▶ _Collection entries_
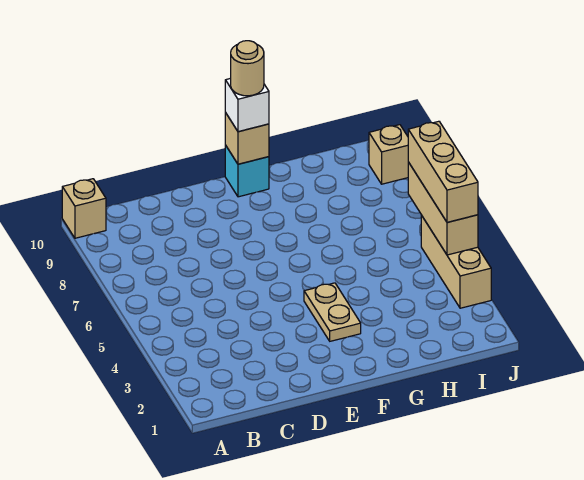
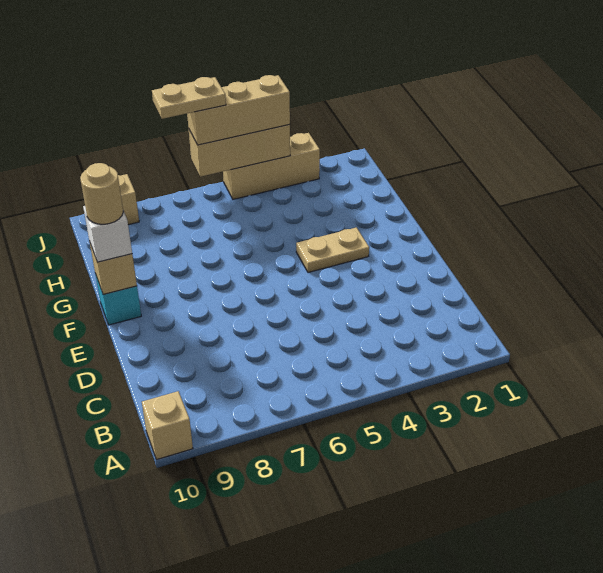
none -> tan 1x2 plate [152,77,226,119]

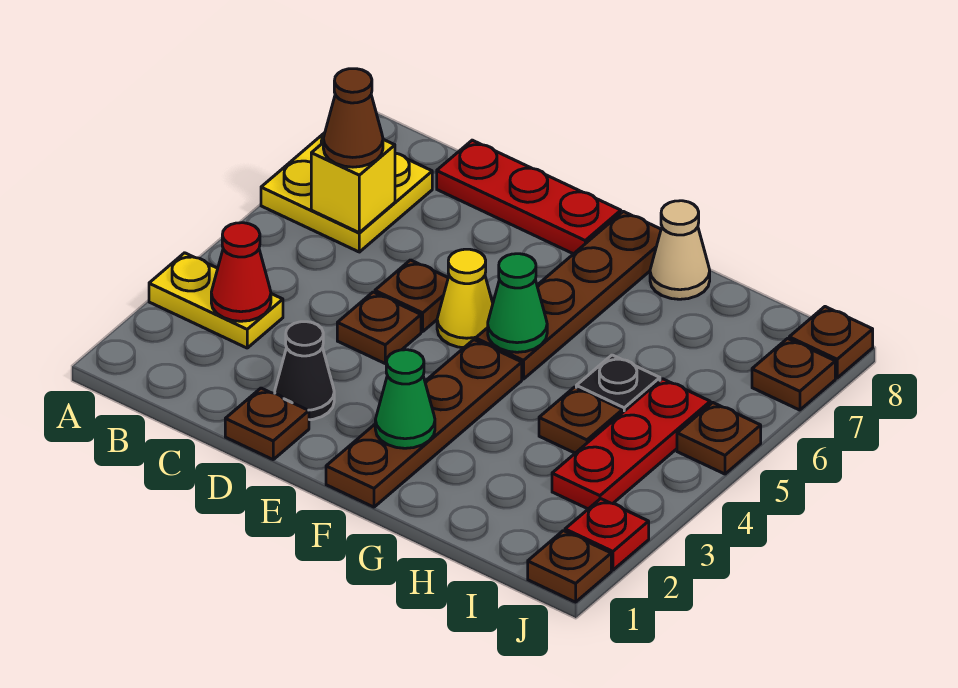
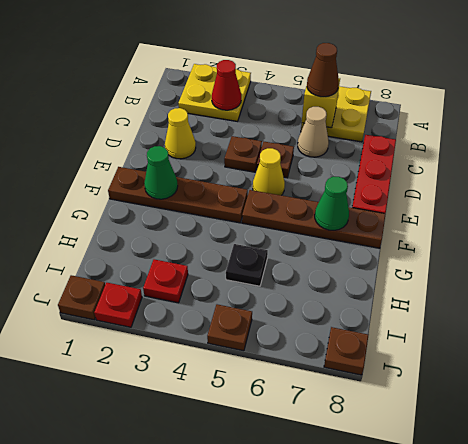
yellow 1x2 plate [149,253,283,348] -> yellow 2x2 plate [178,64,251,121]
brown 1x1 plate [225,388,309,459] -> none
black 1x1 cone [275,322,334,420] -> yellow 1x1 cone [165,108,196,159]
green 1x1 cone [488,254,547,352] -> green 1x1 cone moved to [315,177,349,230]
tan 1x1 cone [650,201,710,299] -> tan 1x1 cone moved to [298,107,329,157]
brown 1x1 plate [539,387,623,453] -> none
red 1x3 plate [552,379,710,509] -> red 1x1 plate [143,259,188,303]
brown 1x1 plate [752,339,835,410] -> none

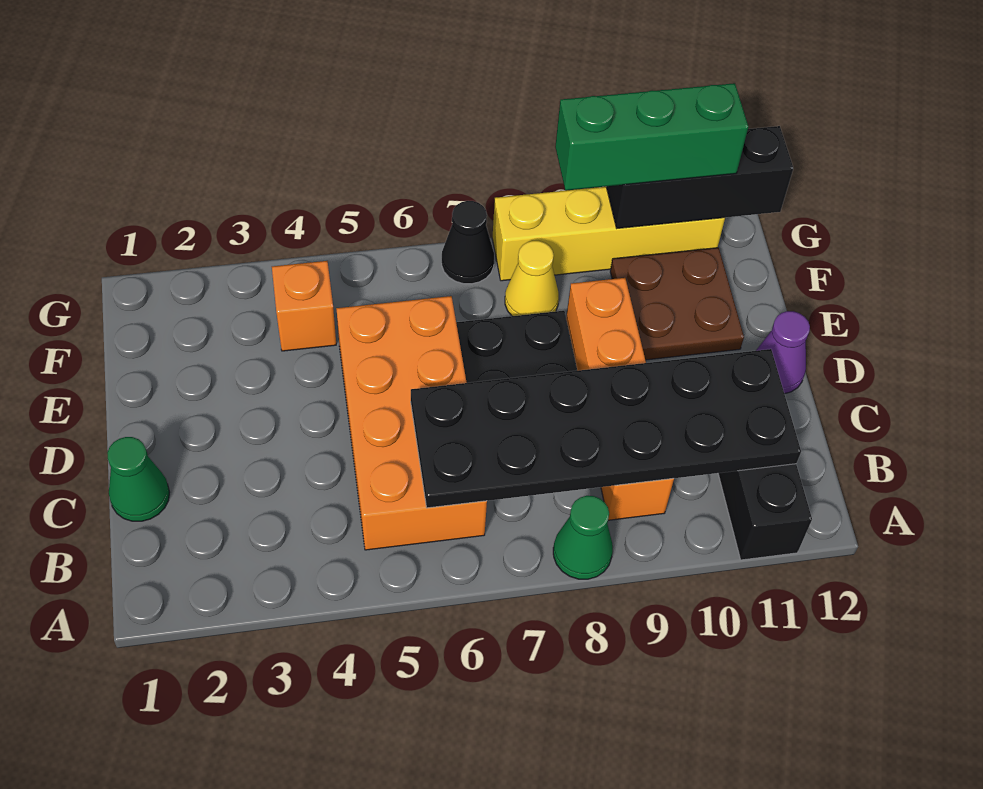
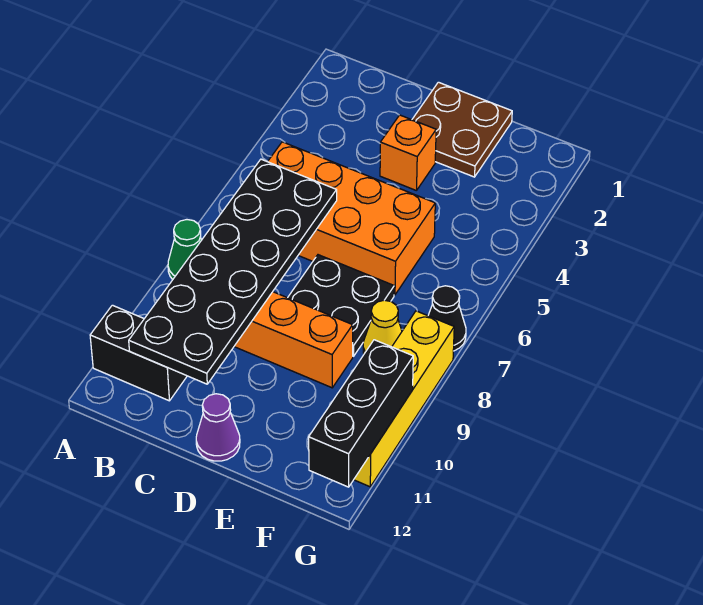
green 1x1 cone [107,437,170,521] -> none
brown 2x2 plate [610,248,744,360] -> brown 2x2 plate moved to [412,82,512,177]
orange 1x1 brick [272,261,336,351] -> orange 1x1 brick moved to [380,115,436,191]
green 1x3 brick [555,83,748,190] -> none

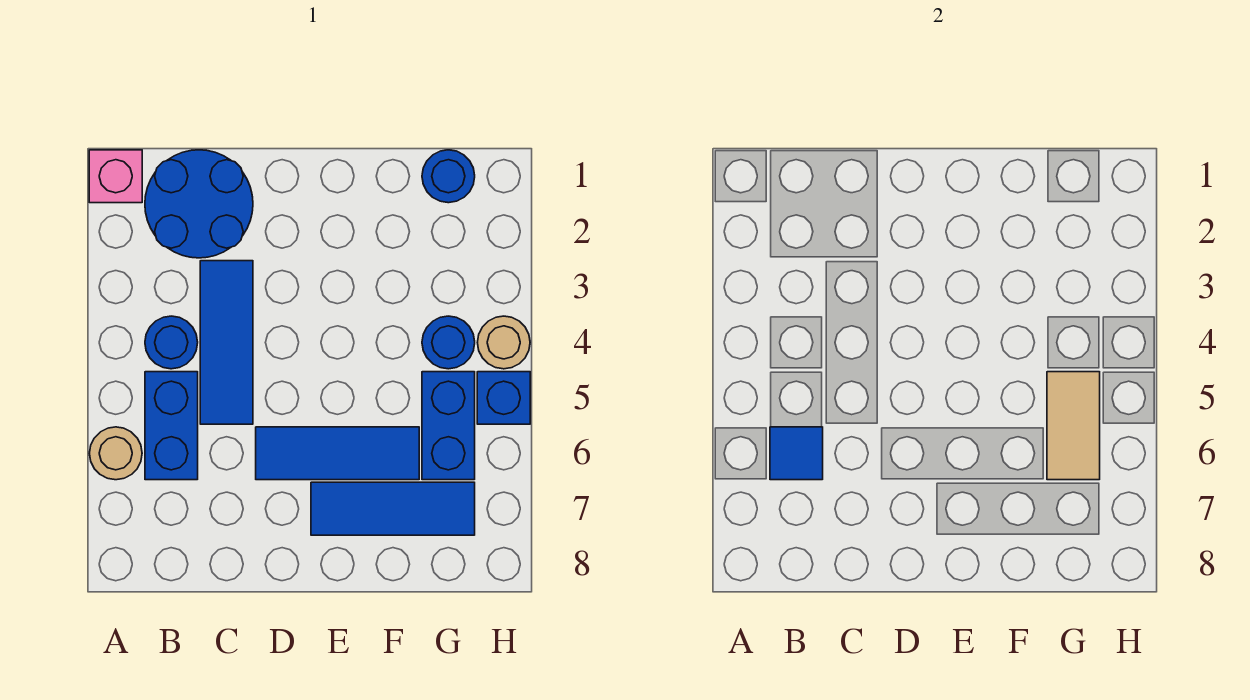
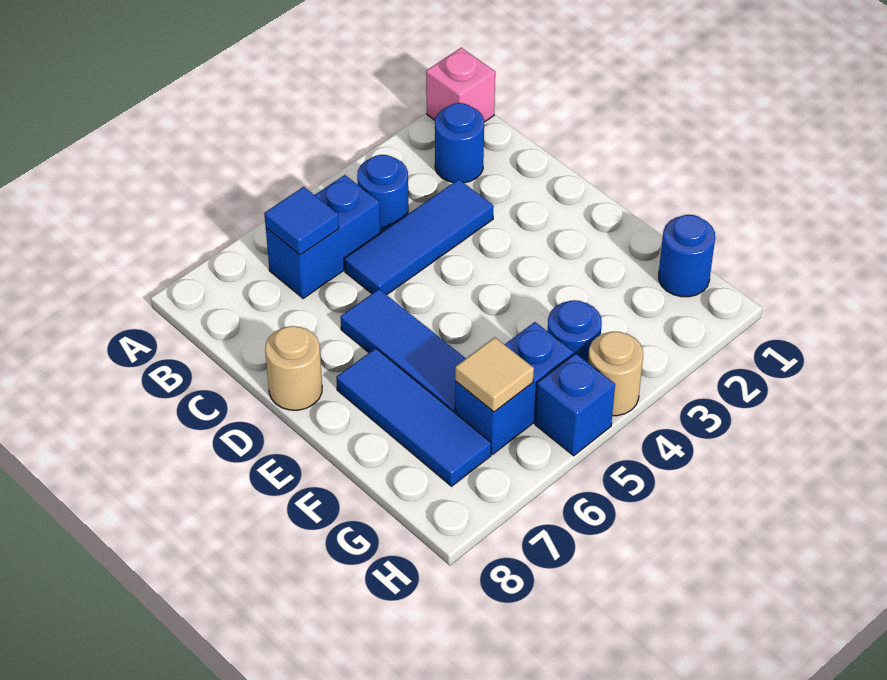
tan 1x1 round brick [89,427,142,480] -> tan 1x1 round brick moved to [265,326,322,410]
blue 2x2 round brick [145,150,253,258] -> blue 1x1 round brick [435,103,484,183]
tan 1x2 tile [1047,372,1100,480] -> tan 1x1 tile [455,337,534,412]

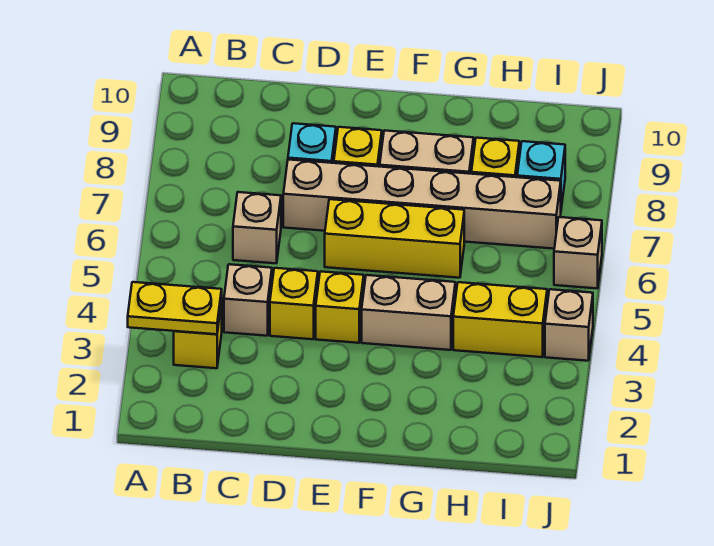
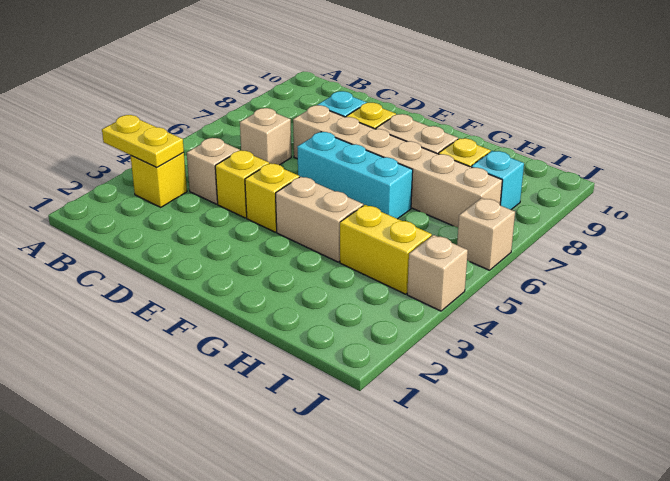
yellow 1x3 brick [325,199,464,278] -> cyan 1x3 brick [297,132,413,219]

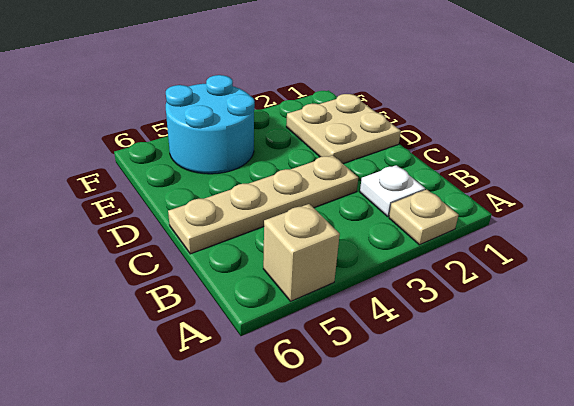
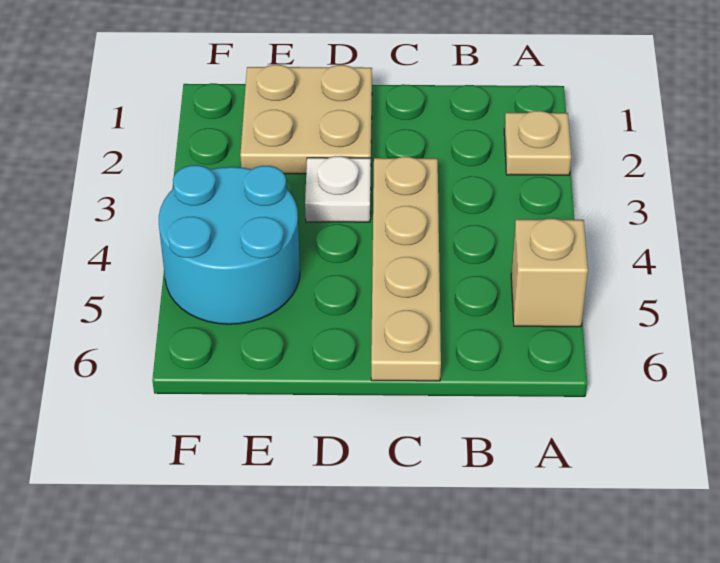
white 1x1 plate [360,165,425,217] -> white 1x1 plate moved to [305,156,371,222]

▶ _JOB_
Print the lines from the line with "orange 1x1 brick [272,261,336,351]" to the end of the data above. Include both ends, exclude the pictures, and add nothing else.

▶ _REPLY TO THE TASK_
orange 1x1 brick [272,261,336,351] -> orange 1x1 brick moved to [380,115,436,191]
green 1x3 brick [555,83,748,190] -> none

tan 1x1 round brick [89,427,142,480] -> tan 1x1 round brick moved to [265,326,322,410]
blue 2x2 round brick [145,150,253,258] -> blue 1x1 round brick [435,103,484,183]
tan 1x2 tile [1047,372,1100,480] -> tan 1x1 tile [455,337,534,412]

yellow 1x3 brick [325,199,464,278] -> cyan 1x3 brick [297,132,413,219]

white 1x1 plate [360,165,425,217] -> white 1x1 plate moved to [305,156,371,222]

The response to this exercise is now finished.